━━━━━ DATA LISTING ━━━━━
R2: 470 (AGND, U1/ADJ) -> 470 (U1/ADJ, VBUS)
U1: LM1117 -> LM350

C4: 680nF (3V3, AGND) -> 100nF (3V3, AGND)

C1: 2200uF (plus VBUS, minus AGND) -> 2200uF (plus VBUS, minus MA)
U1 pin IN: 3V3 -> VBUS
━━━━━
━━━━━ DATA LISTING ━━━━━
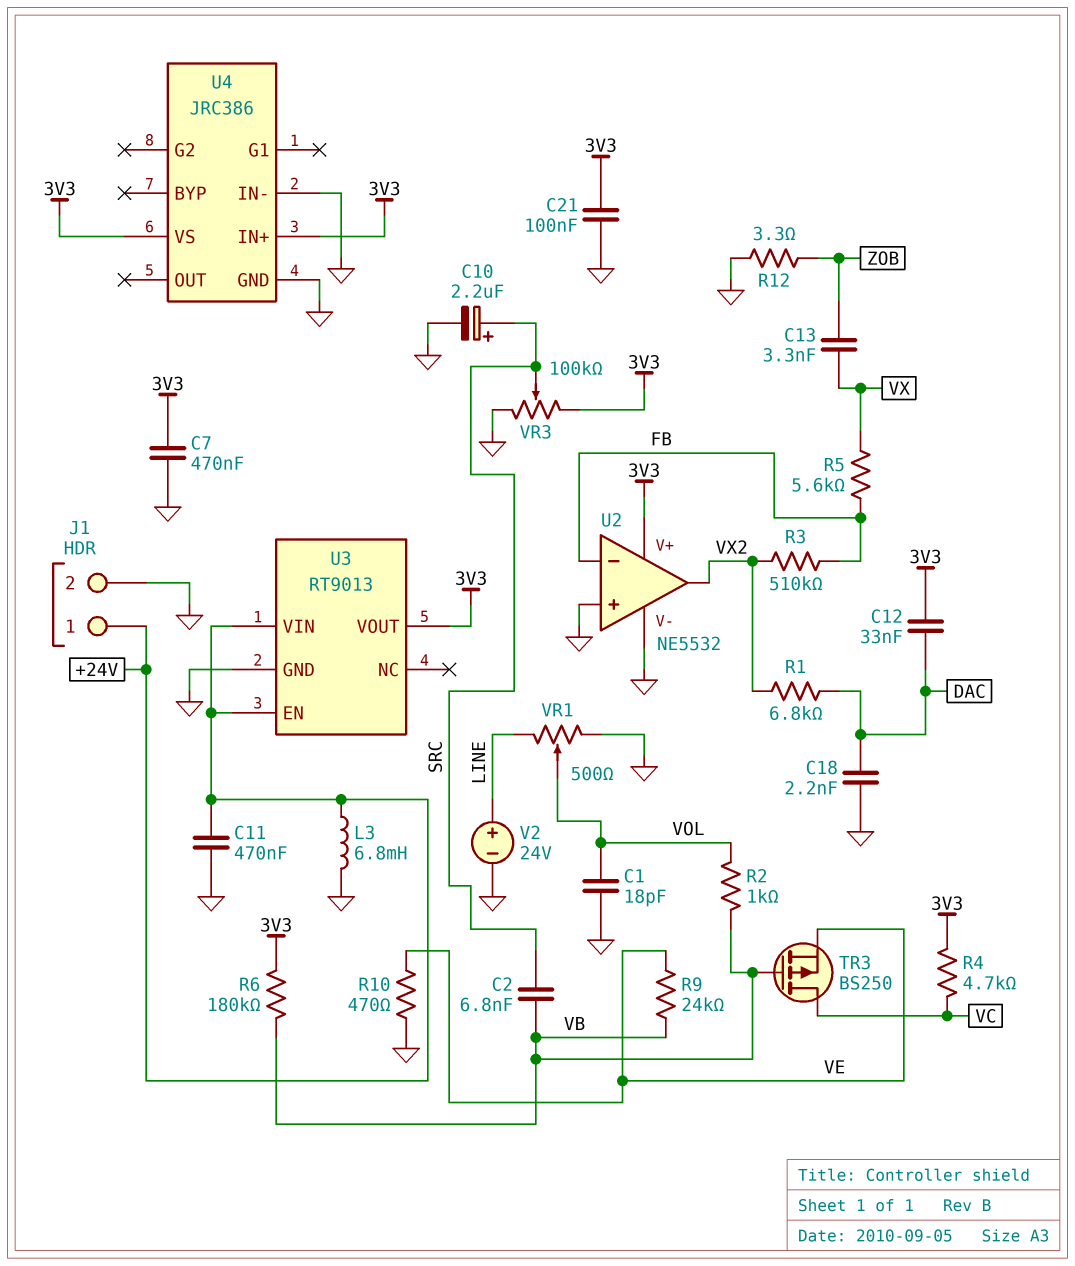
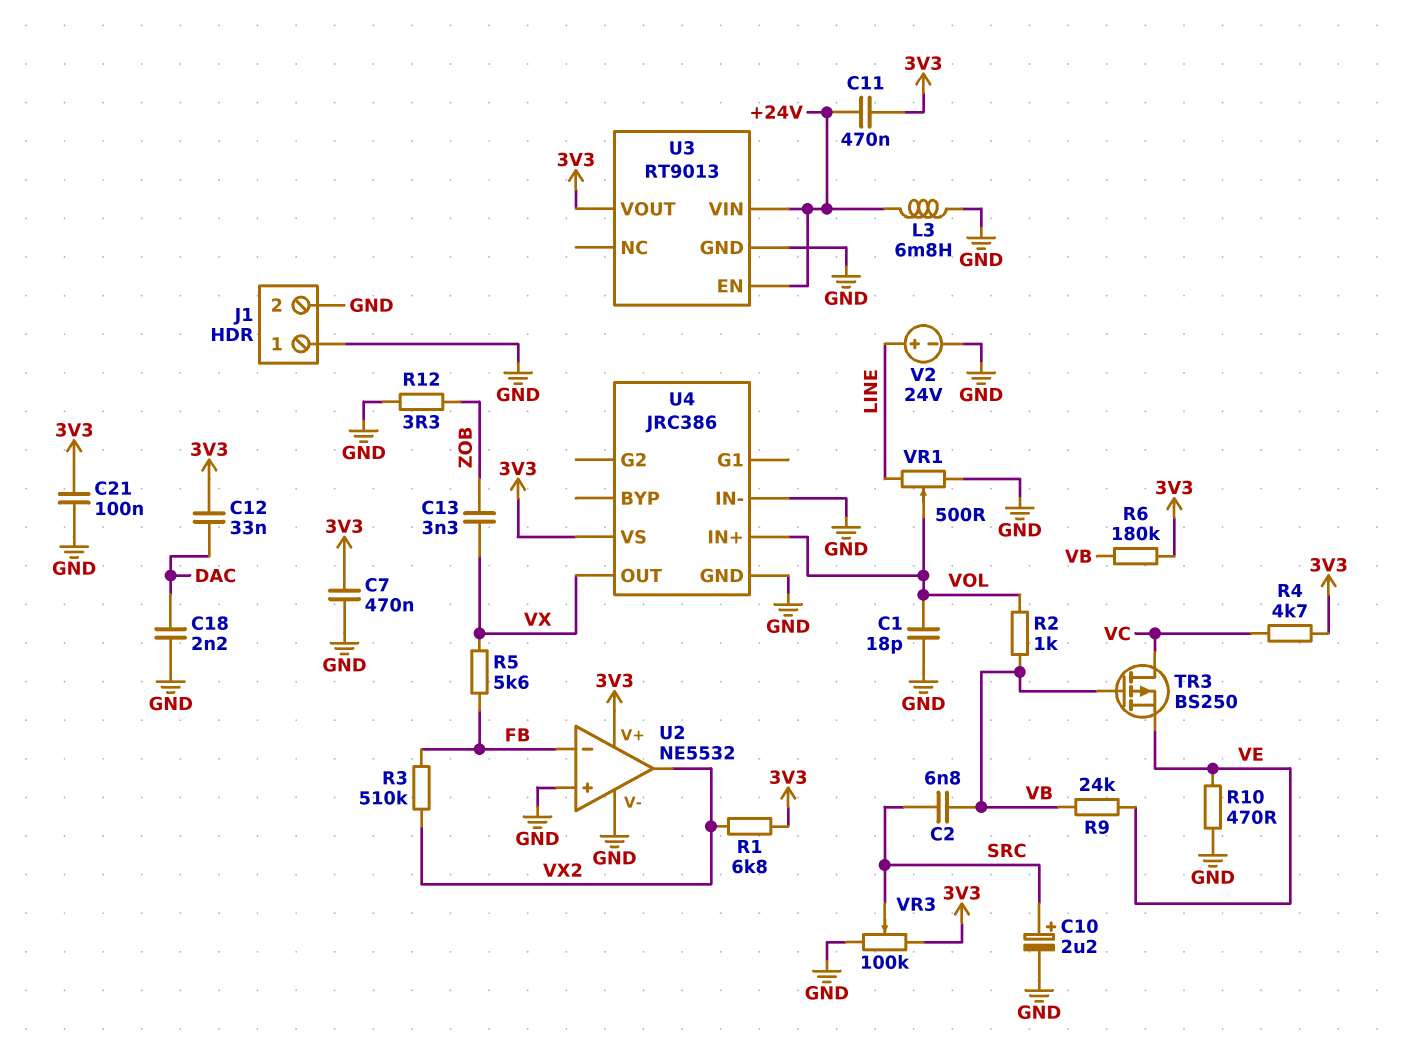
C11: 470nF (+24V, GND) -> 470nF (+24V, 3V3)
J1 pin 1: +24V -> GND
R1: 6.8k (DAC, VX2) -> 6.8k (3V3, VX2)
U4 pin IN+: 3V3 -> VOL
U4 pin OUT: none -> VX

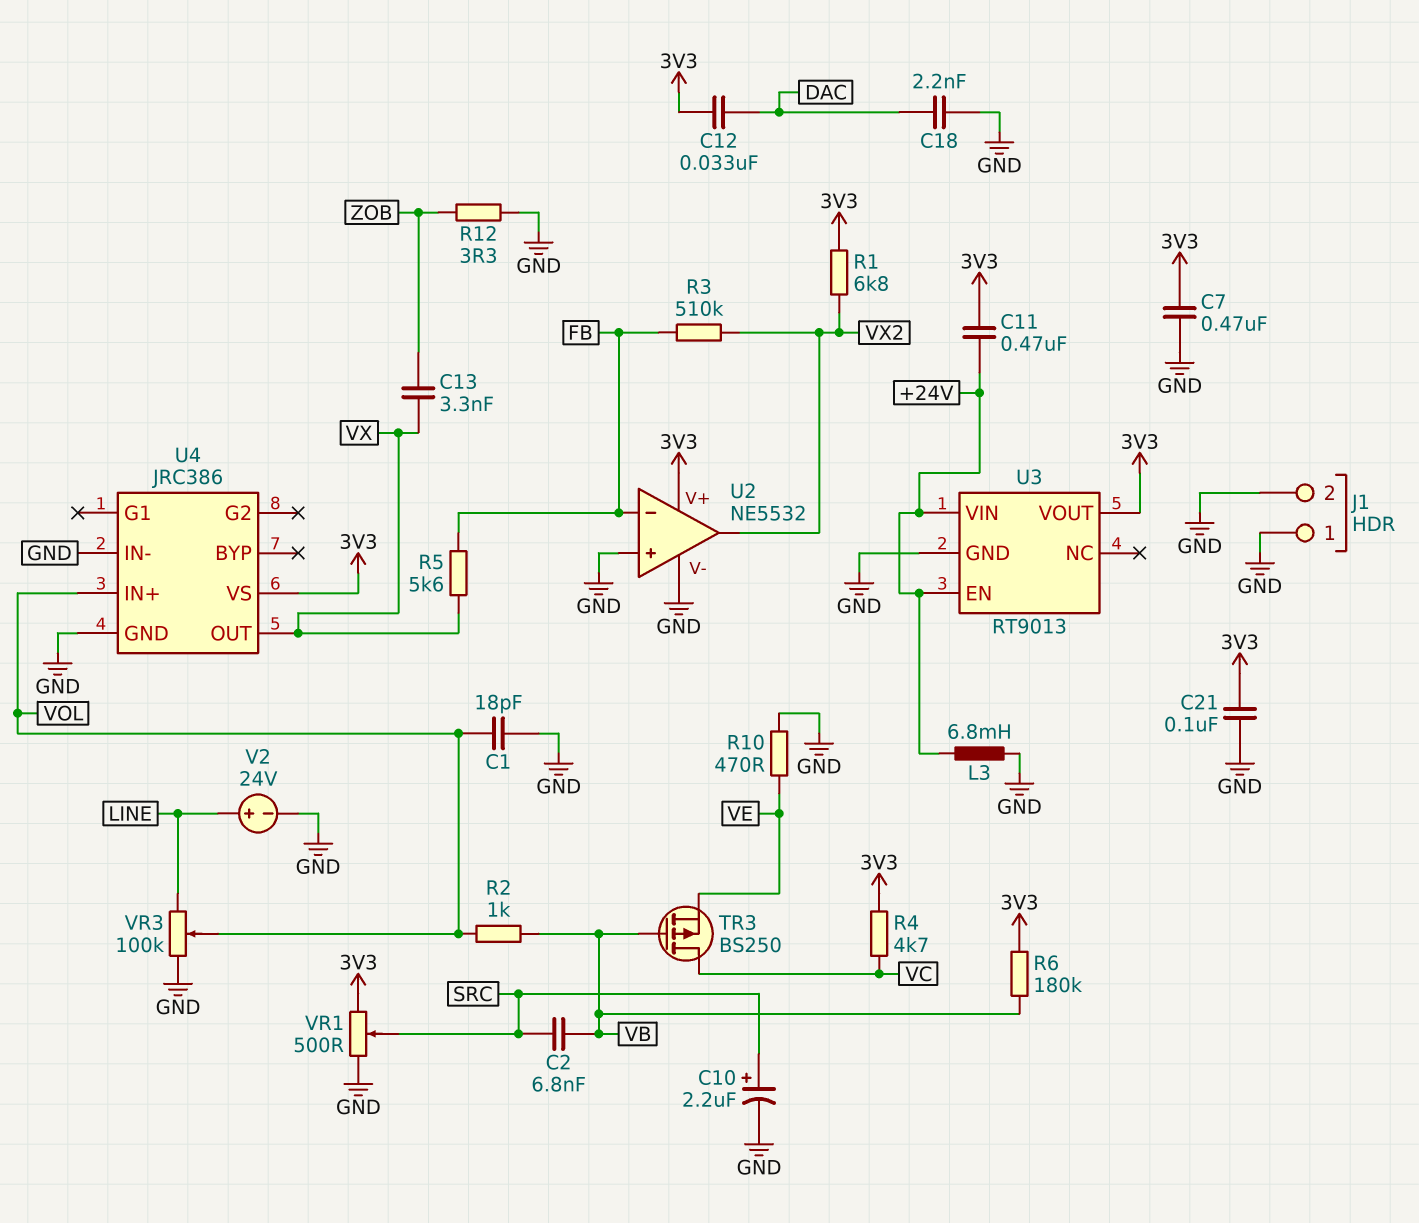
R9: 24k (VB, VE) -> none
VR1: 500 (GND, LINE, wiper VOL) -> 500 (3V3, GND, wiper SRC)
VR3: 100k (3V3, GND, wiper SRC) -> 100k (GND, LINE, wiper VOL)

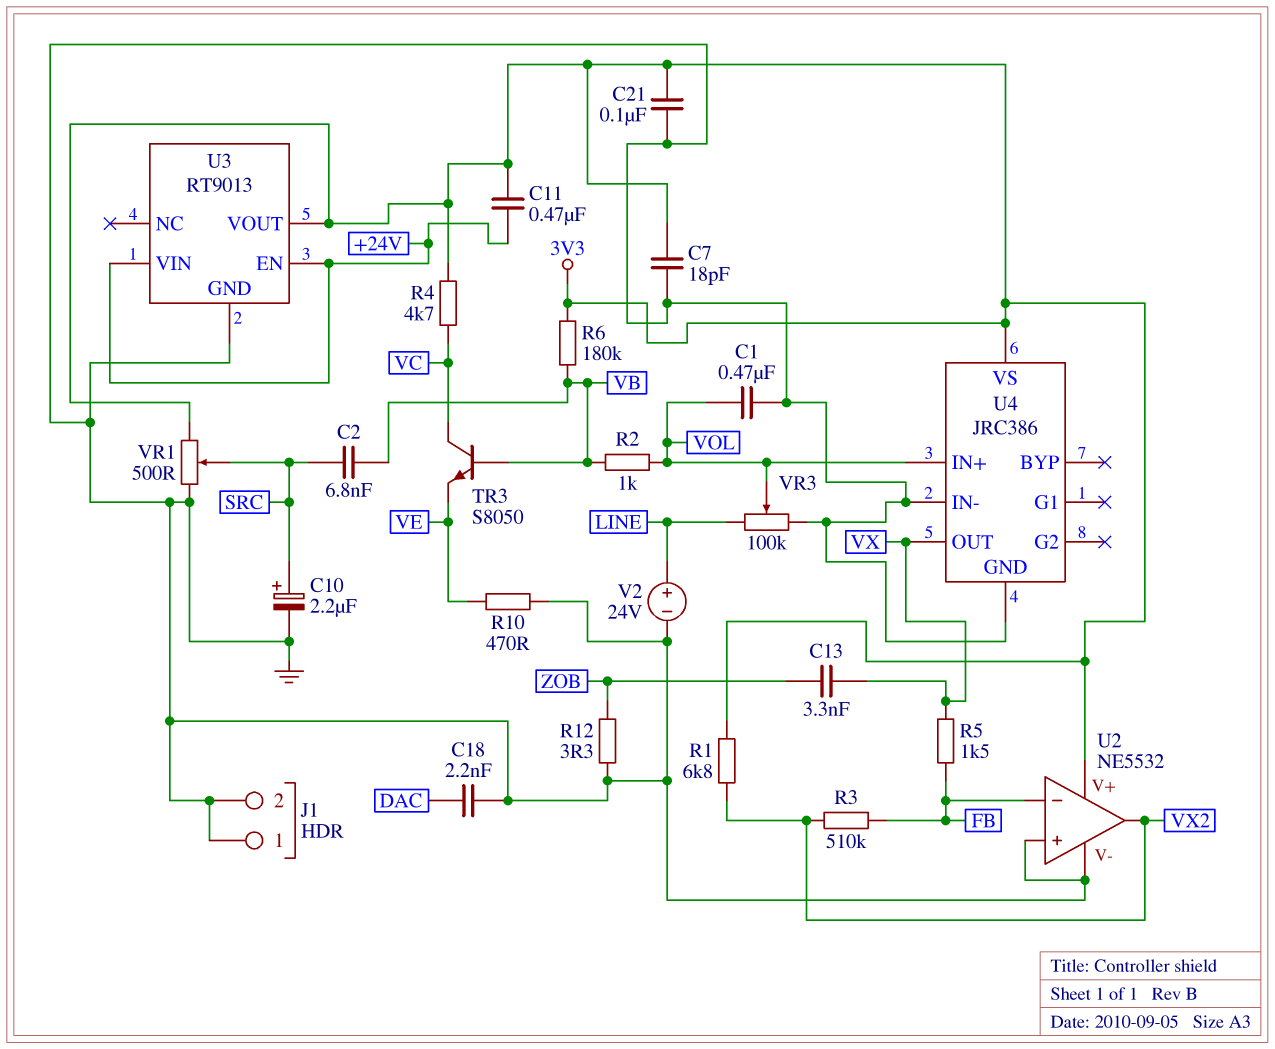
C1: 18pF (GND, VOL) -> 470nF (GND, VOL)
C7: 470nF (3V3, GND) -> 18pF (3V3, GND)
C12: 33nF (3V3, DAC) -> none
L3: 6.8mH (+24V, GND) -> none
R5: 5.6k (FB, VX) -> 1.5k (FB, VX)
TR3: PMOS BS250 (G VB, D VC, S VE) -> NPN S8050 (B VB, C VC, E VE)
━━━━━
## PROBLEM DESCRIPTION
Range to copy from the records above: the line containing "U4 pin IN+: 3V3 -> VOL" to the line containing "TR3: PMOS BS250", both included. Output those lines exactly and only those, skipping pictures.

## ANSWER SECTION
U4 pin IN+: 3V3 -> VOL
U4 pin OUT: none -> VX

R9: 24k (VB, VE) -> none
VR1: 500 (GND, LINE, wiper VOL) -> 500 (3V3, GND, wiper SRC)
VR3: 100k (3V3, GND, wiper SRC) -> 100k (GND, LINE, wiper VOL)

C1: 18pF (GND, VOL) -> 470nF (GND, VOL)
C7: 470nF (3V3, GND) -> 18pF (3V3, GND)
C12: 33nF (3V3, DAC) -> none
L3: 6.8mH (+24V, GND) -> none
R5: 5.6k (FB, VX) -> 1.5k (FB, VX)
TR3: PMOS BS250 (G VB, D VC, S VE) -> NPN S8050 (B VB, C VC, E VE)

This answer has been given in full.